Directions: Some lines below hold "ring". Pick them out and copy them.

▼

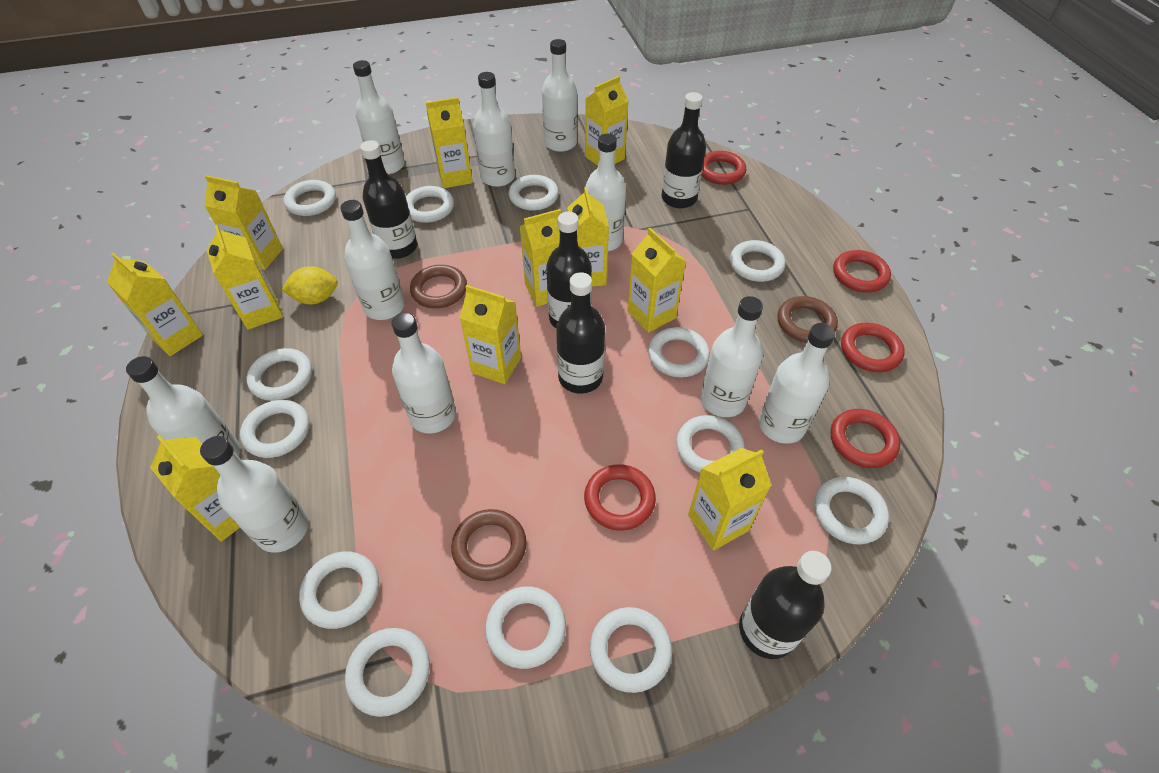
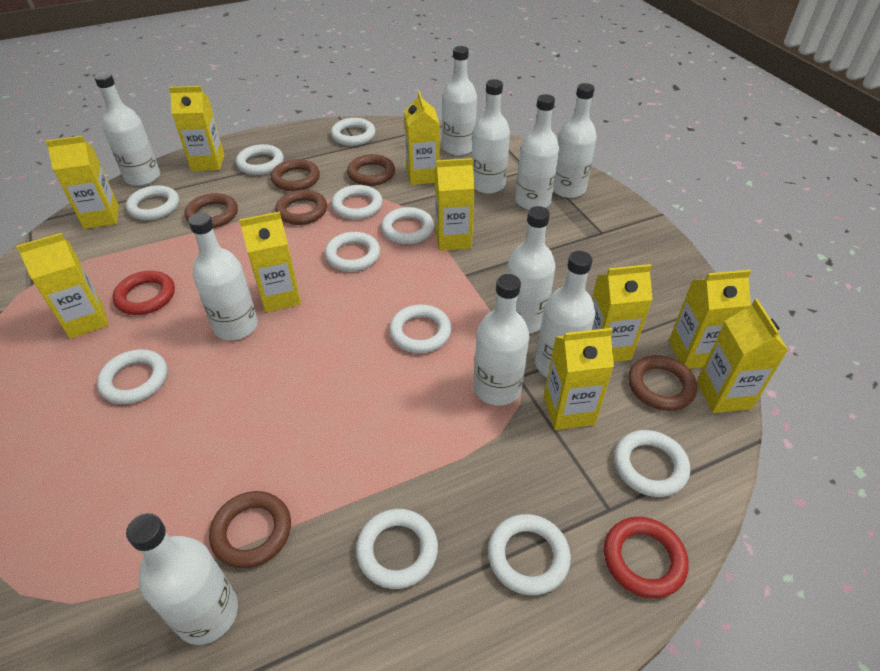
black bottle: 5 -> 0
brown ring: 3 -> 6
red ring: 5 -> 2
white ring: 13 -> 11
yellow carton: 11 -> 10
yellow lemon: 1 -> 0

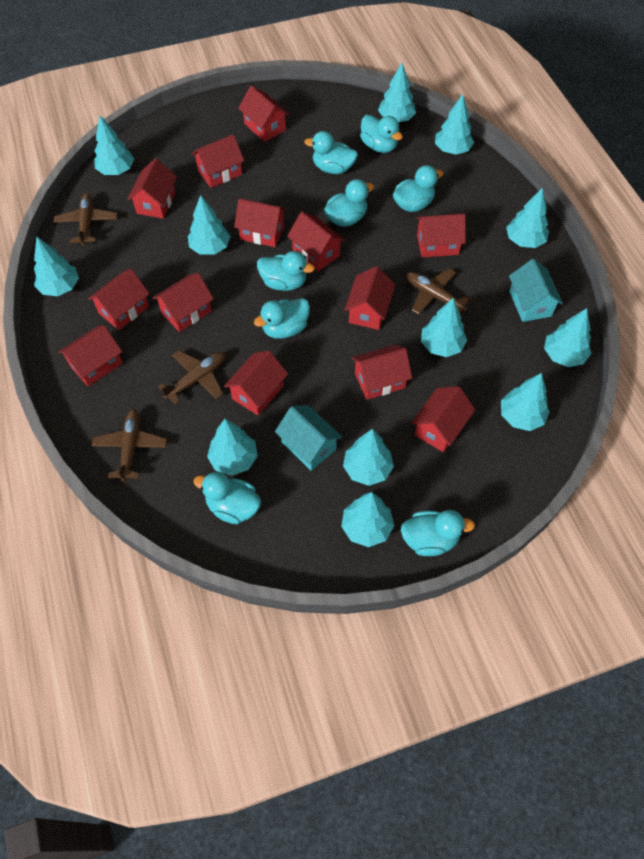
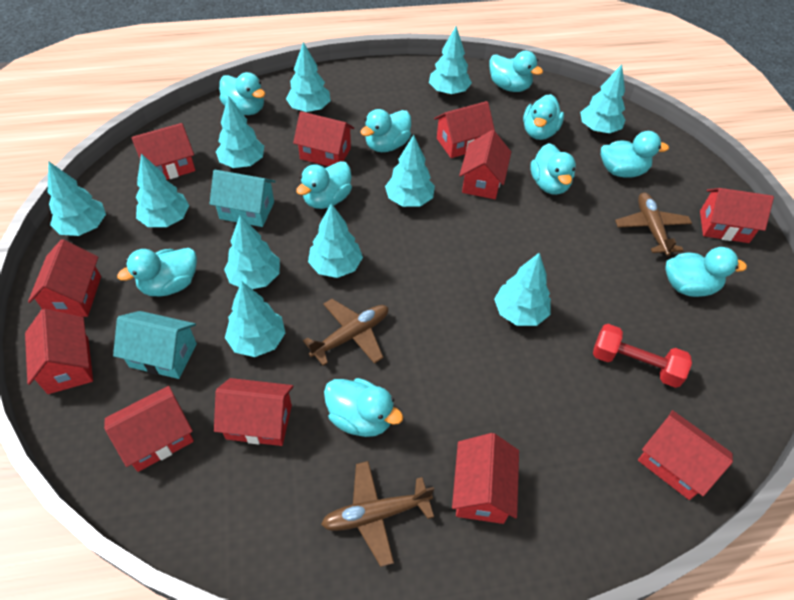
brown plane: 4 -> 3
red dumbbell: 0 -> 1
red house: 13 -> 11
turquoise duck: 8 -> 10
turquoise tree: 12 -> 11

▲

Your response:
brown ring: 3 -> 6
red ring: 5 -> 2
white ring: 13 -> 11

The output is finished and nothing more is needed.